**Directions:**
Lines that contain the string "black" are the ones to list; copy all of them from the records.

(Object state comparisons)
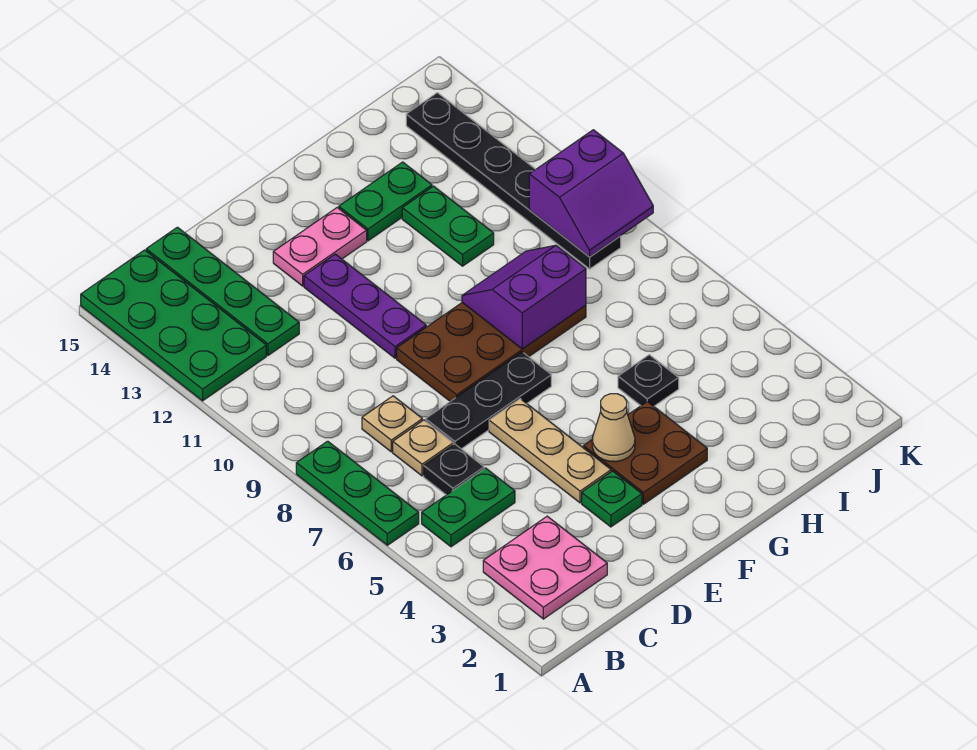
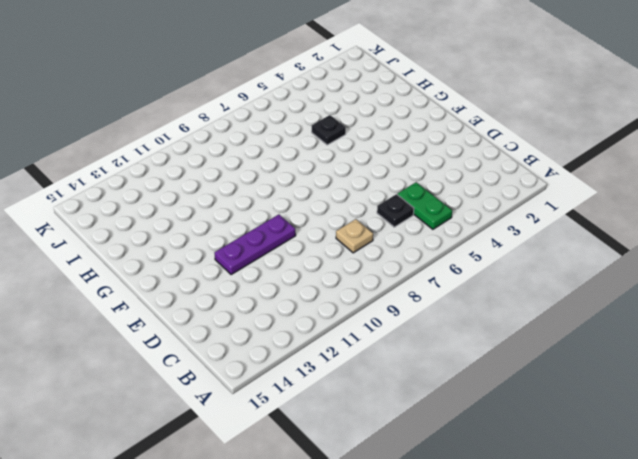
none -> green 1x3 plate [296,441,419,545]
none -> green 2x4 plate [81,250,266,401]
none -> pink 2x2 plate [483,516,607,619]

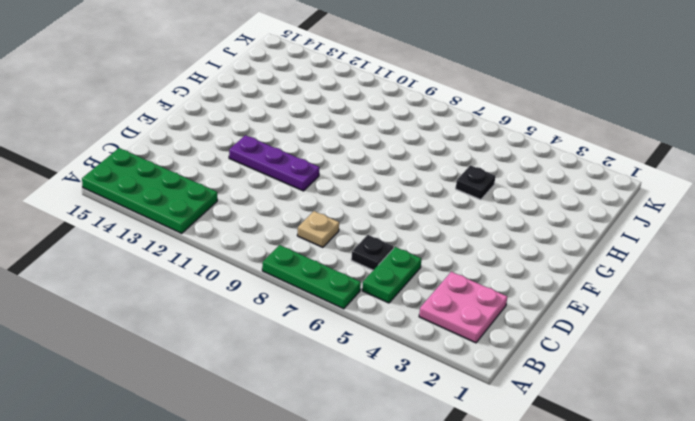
none -> tan 1x1 plate [393,420,453,476]
none -> green 1x4 plate [146,227,299,355]
none -> black 1x3 plate [426,352,551,449]

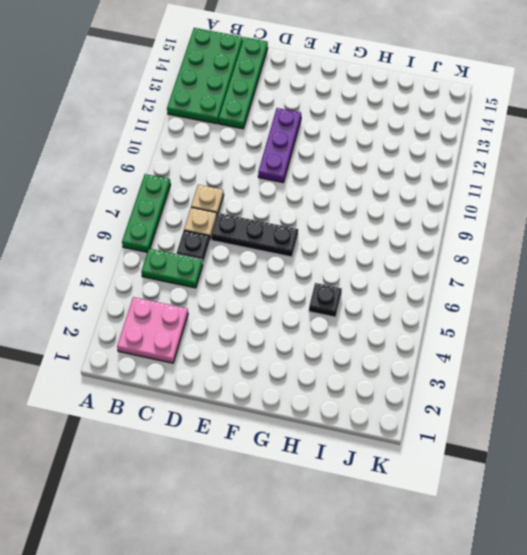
none -> green 1x1 plate [582,471,642,527]
none -> tan 1x3 plate [489,399,611,503]
none -> brown 2x4 plate [397,302,586,401]

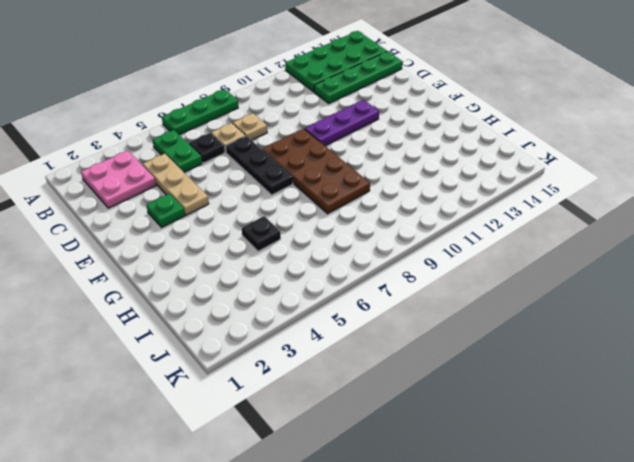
tan 1x3 plate [143,154,209,215] -> tan 1x3 plate turned to [489,399,611,503]
none -> pink 1x2 plate [273,207,367,286]
none -> brown 2x2 plate [583,401,707,504]
none -> green 1x2 plate [339,162,432,241]

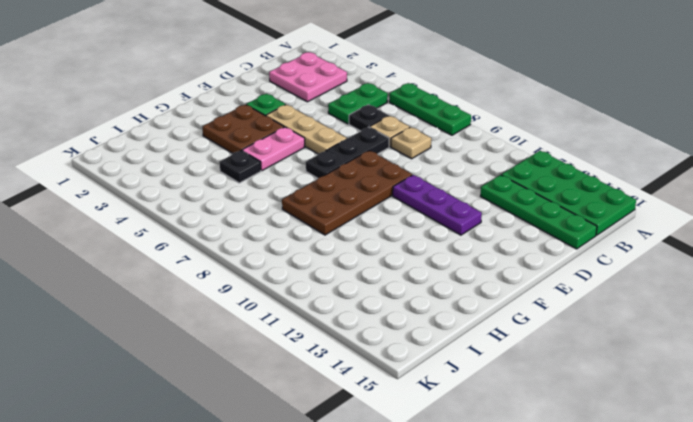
pink 1x2 plate [242,127,305,171] -> pink 1x2 plate moved to [273,207,367,286]
none -> green 1x2 plate [339,162,432,241]
none -> green 1x2 plate [402,186,494,266]
none -> black 1x6 plate [406,93,621,269]

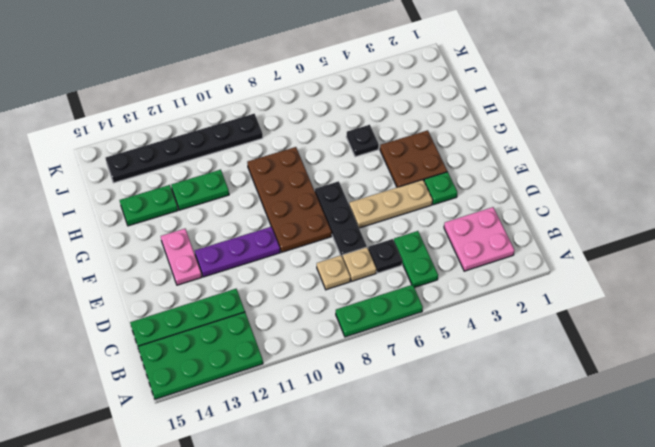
green 1x2 plate [120,185,178,226] -> green 1x2 plate turned to [339,162,432,241]
none -> tan 1x1 cone [592,394,635,462]
none -> purple 2x2 slope [462,245,586,349]
none -> purple 2x2 slope [529,130,653,257]

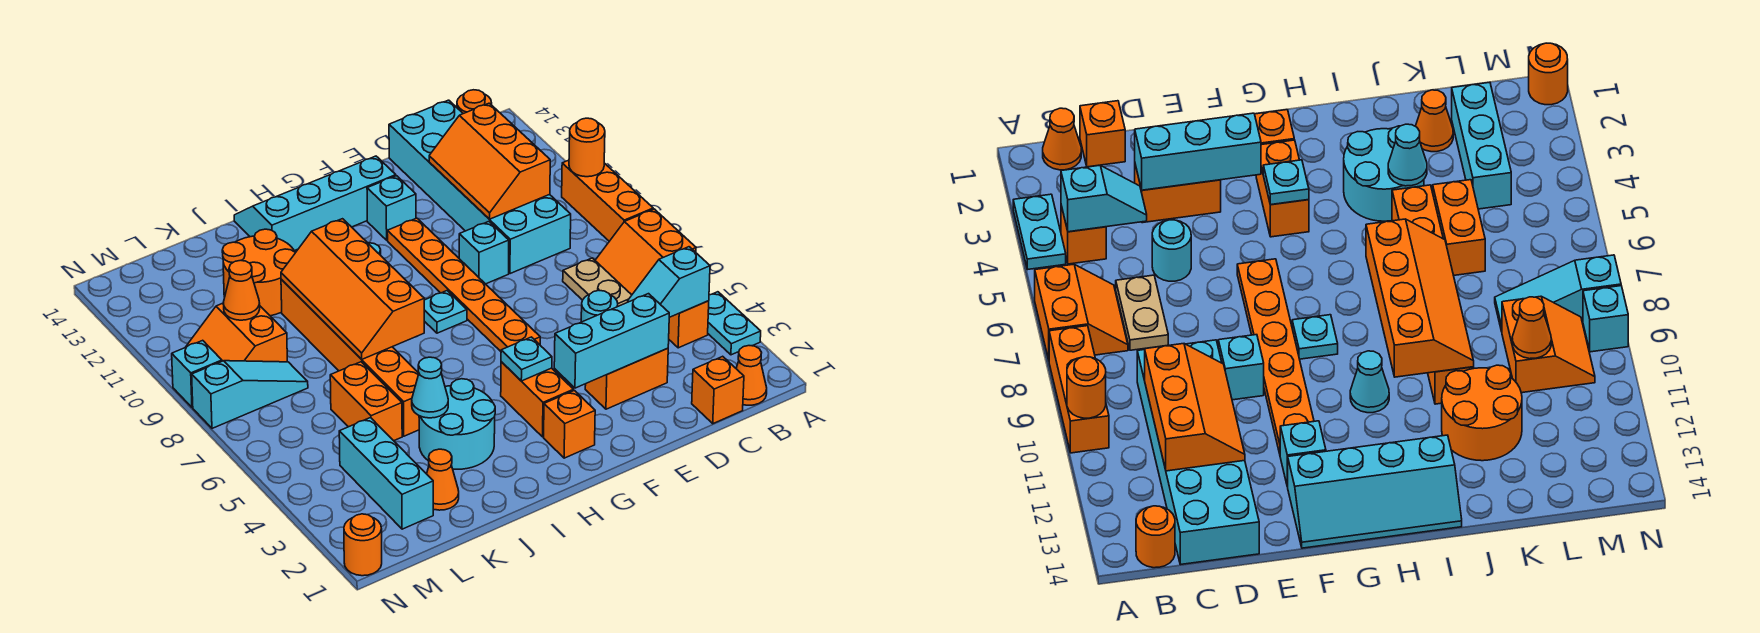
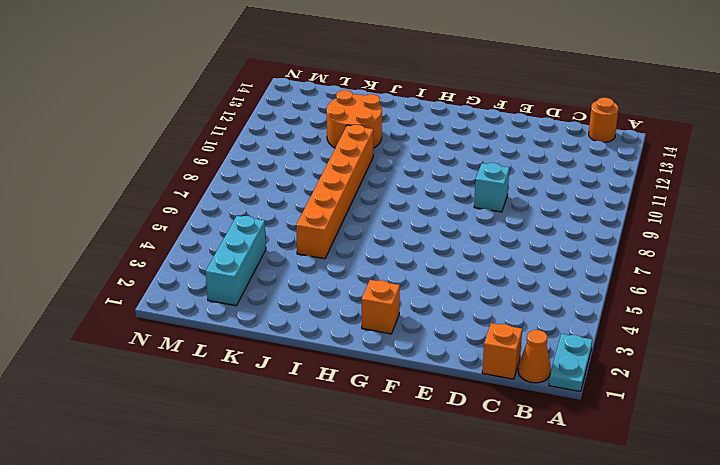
cyan 1x2 plate [549,334,592,392] -> cyan 1x2 plate moved to [708,292,761,355]
none -> orange 2x2 slope [595,209,696,295]
none -> orange 1x3 brick [562,160,653,241]
none -> orange 1x1 brick [669,301,709,348]
none -> tan 1x2 plate [563,258,632,306]

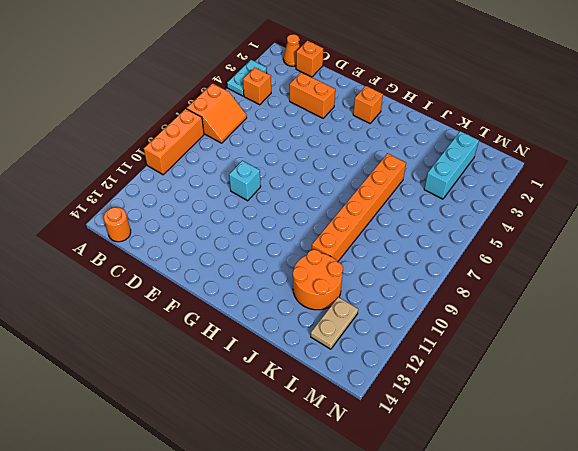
tan 1x2 plate [311,297,358,349] -> tan 1x2 plate moved to [563,258,632,306]
none -> cyan 2x6 brick [389,100,571,274]
none -> cyan 1x1 round brick [581,291,618,322]
none -> orange 1x6 plate [387,218,540,351]
none -> cyan 1x1 brick [367,176,416,240]

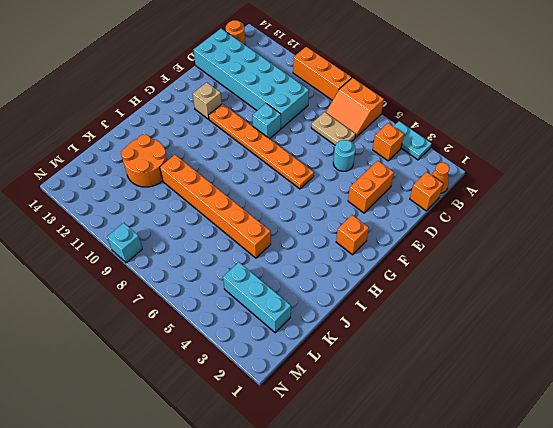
tan 1x1 brick [193,82,222,119] -> cyan 1x1 brick [367,176,416,240]
none -> cyan 2x4 slope [234,156,396,251]
none -> orange 1x2 brick [501,362,573,437]
none -> cyan 1x1 plate [424,291,467,333]
none -> cyan 1x1 cone [1350,351,1389,413]

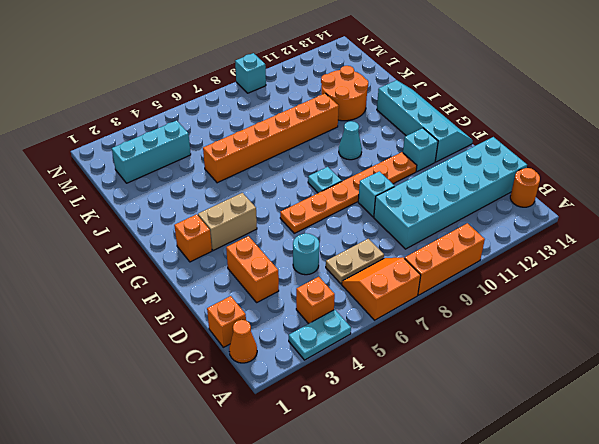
tan 1x2 brick [198,193,257,251] -> orange 1x2 brick [501,362,573,437]
none -> cyan 2x2 round brick [419,379,495,469]
none -> orange 1x1 cone [427,449,459,510]
none -> orange 1x2 brick [330,362,402,441]
none -> cyan 1x3 slope [192,361,308,428]

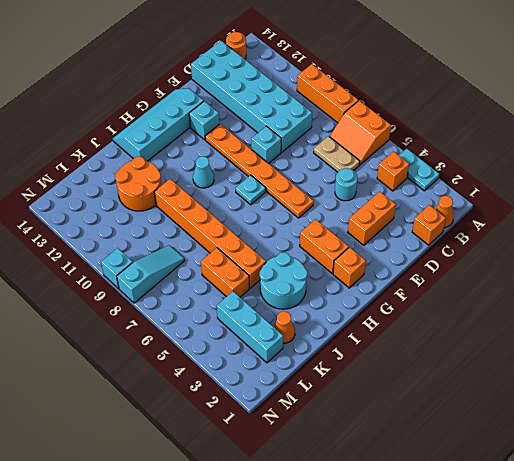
none -> orange 2x2 slope [186,303,287,362]
none -> orange 1x1 round brick [344,514,382,576]
none -> orange 1x1 round brick [569,118,605,177]
none -> cyan 1x2 slope [628,247,710,317]

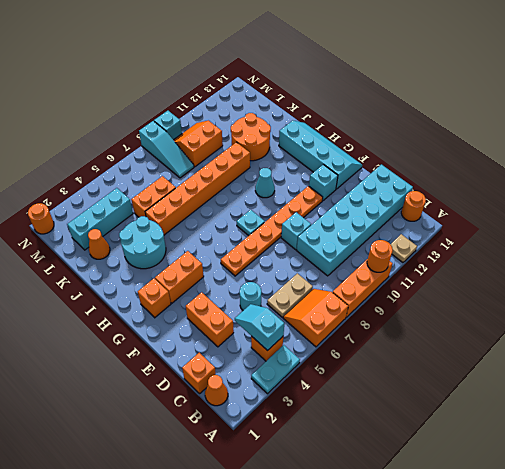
tan 1x1 plate [390,234,417,263] -> none
none -> orange 2x3 slope [429,103,550,219]
none -> cyan 1x3 brick [554,294,669,388]
none -> cyan 1x1 plate [501,337,552,381]
none -> orange 2x4 slope [281,219,424,359]

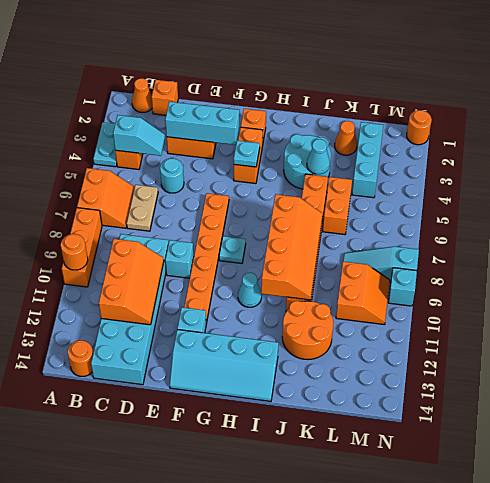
none -> orange 1x1 cone [223,260,260,320]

**Result of this exercise:**
none -> black 1x3 plate [426,352,551,449]
none -> black 1x6 plate [406,93,621,269]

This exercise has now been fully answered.